#### Problem requirements:
Please transcribe exactly, and only, the lines of the data below between the line holding "robot [azul] [347, 216, 390, 314] => nothing" and the line holding "maceta [azul] [438, 258, 483, 319]", inclusive.
= Beginning of Section =
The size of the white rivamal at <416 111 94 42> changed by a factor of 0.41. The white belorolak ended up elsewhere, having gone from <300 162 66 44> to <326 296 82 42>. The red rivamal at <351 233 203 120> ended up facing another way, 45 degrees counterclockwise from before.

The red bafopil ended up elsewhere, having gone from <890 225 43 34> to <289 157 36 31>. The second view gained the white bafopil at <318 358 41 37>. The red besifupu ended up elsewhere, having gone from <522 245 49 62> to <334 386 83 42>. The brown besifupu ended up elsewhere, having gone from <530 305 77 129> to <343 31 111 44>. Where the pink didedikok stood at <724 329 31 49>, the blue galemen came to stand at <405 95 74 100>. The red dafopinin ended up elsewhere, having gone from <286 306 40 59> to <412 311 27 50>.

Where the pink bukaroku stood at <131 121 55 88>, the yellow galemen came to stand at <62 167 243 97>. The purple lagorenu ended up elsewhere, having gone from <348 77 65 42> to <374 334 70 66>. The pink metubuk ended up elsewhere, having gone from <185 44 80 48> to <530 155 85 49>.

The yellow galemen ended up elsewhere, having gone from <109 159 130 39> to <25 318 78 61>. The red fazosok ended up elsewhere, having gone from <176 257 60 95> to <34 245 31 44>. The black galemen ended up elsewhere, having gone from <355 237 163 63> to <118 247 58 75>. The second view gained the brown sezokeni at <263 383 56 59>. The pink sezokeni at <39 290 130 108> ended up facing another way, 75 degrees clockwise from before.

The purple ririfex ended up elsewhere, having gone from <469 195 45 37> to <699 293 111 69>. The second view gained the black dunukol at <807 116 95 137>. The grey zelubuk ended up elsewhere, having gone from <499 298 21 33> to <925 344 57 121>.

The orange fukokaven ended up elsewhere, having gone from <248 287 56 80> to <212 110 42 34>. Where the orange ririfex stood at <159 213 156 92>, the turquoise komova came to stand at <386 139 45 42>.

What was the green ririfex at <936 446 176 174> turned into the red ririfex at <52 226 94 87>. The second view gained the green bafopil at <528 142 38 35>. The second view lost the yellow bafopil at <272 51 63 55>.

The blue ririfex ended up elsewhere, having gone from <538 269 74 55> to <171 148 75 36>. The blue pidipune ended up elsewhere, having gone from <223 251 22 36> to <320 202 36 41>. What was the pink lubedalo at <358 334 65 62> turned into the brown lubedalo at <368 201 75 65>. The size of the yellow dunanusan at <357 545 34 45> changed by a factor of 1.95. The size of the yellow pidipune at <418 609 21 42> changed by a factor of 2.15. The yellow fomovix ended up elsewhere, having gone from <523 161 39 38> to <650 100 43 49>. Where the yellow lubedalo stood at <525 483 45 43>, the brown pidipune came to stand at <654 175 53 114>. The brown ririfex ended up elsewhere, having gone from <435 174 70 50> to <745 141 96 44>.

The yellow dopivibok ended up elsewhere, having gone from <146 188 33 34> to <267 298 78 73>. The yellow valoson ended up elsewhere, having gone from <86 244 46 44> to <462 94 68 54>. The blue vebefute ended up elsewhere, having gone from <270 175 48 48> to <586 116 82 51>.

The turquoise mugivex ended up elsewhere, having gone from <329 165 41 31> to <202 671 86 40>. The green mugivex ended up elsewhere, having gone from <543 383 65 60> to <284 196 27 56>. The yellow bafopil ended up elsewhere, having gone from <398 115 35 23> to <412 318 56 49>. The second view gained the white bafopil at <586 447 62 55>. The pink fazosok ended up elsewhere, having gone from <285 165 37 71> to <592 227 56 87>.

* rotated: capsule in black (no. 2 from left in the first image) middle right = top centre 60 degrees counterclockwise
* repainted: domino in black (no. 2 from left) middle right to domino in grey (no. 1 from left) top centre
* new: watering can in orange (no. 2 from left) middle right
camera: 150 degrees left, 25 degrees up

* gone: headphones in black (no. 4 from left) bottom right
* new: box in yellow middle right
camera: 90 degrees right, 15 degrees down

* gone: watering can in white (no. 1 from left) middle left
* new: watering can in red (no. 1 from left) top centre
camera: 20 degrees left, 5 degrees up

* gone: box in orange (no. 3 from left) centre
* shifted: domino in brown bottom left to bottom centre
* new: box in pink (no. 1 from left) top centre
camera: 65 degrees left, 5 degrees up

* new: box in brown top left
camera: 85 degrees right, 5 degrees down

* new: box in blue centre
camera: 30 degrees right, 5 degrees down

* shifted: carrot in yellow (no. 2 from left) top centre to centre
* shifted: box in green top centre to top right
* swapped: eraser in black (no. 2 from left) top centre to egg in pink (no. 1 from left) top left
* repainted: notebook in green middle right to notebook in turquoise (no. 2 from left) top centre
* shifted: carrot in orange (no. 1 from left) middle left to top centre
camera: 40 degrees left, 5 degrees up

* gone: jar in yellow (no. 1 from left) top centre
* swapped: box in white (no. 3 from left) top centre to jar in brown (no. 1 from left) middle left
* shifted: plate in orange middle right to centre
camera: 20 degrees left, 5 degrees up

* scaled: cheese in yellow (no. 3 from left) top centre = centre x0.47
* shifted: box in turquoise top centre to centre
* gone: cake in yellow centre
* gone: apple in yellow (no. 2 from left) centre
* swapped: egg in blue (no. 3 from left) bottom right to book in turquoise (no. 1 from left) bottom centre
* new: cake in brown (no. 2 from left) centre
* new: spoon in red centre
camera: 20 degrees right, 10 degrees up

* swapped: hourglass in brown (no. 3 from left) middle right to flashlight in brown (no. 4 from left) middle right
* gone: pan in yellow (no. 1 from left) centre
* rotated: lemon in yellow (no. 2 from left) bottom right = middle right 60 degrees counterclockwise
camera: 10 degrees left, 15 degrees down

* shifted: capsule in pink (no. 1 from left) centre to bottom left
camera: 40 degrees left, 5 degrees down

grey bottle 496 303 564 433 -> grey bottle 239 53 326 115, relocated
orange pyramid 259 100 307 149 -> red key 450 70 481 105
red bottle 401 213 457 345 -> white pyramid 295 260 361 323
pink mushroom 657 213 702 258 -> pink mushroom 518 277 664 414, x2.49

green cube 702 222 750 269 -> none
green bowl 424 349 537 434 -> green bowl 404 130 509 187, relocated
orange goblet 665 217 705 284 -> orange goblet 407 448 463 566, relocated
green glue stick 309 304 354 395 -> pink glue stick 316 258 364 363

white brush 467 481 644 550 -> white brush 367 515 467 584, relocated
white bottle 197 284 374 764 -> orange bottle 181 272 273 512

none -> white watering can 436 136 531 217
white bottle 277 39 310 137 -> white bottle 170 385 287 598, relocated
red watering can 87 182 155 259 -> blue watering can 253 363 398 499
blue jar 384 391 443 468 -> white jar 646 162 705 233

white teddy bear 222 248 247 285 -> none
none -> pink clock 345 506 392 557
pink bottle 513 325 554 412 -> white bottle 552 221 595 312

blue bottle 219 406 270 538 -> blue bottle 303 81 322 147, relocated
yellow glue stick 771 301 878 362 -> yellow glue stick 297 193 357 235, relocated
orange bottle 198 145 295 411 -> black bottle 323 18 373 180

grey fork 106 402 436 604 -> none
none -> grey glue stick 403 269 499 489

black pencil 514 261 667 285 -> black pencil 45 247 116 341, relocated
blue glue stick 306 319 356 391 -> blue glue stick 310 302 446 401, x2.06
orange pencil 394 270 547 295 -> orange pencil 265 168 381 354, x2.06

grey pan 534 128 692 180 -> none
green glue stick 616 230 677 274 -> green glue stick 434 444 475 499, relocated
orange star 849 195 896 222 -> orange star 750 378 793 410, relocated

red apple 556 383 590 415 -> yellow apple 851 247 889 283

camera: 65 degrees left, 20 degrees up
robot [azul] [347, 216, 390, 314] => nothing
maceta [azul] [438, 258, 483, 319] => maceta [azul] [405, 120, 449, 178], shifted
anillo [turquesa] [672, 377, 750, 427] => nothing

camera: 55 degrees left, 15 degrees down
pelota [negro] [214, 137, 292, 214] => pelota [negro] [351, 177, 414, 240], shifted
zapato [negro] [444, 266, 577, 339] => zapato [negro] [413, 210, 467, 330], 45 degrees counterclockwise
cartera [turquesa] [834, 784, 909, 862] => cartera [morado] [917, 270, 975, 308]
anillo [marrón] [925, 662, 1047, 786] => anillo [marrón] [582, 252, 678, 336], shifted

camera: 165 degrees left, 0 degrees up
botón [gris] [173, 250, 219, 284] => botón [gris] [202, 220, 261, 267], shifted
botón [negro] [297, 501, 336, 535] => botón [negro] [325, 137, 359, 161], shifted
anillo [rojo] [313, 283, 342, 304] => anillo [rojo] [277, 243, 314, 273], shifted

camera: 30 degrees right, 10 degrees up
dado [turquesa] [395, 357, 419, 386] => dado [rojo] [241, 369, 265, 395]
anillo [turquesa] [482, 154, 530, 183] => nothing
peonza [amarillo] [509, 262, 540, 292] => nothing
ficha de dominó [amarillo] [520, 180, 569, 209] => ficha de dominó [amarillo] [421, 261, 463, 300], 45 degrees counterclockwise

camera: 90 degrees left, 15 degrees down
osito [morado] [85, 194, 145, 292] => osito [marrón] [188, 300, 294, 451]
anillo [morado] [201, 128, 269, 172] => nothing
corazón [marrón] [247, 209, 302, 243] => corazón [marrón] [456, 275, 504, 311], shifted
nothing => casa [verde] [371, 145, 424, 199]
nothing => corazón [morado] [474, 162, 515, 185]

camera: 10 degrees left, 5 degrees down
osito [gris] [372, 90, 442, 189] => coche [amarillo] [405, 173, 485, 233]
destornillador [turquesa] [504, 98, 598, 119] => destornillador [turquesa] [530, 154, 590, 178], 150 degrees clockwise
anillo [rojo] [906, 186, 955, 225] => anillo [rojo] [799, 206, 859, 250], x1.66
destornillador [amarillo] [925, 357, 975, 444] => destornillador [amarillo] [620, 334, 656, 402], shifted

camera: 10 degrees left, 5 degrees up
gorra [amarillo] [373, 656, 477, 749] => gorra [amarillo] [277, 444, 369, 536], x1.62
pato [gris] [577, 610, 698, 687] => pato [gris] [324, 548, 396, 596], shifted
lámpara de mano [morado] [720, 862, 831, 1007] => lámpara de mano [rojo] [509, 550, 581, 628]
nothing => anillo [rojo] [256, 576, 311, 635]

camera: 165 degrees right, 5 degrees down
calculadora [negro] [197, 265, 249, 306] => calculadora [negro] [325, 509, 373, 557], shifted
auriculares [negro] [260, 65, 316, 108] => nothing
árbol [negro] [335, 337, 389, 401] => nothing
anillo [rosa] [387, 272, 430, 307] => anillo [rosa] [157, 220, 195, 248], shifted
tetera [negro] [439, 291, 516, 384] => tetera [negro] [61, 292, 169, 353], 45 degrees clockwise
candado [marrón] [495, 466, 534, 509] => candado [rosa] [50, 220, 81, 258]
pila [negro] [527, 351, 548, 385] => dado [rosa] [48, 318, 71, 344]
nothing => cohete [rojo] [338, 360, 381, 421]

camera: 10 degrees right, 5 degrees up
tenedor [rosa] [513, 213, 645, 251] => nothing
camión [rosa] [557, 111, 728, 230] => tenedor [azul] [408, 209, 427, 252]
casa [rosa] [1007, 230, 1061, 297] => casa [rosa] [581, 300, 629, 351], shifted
= End of Section =
#### Reply:
robot [azul] [347, 216, 390, 314] => nothing
maceta [azul] [438, 258, 483, 319] => maceta [azul] [405, 120, 449, 178], shifted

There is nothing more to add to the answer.